**Task goal**
What lines of the data below hold the string "purple"? Copy each one.

**Information provided**

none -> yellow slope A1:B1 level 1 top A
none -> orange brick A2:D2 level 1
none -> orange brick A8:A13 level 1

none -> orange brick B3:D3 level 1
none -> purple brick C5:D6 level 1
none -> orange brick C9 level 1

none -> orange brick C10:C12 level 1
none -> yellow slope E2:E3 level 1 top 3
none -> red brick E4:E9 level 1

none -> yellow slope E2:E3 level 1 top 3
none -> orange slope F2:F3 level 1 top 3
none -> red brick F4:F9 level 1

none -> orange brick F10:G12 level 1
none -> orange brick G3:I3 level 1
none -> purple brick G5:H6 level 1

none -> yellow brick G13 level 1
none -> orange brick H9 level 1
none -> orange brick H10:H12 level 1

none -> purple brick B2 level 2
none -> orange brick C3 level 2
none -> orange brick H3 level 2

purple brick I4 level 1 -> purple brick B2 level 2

**Reply**
none -> purple brick C5:D6 level 1
none -> purple brick G5:H6 level 1
none -> purple brick B2 level 2
purple brick I4 level 1 -> purple brick B2 level 2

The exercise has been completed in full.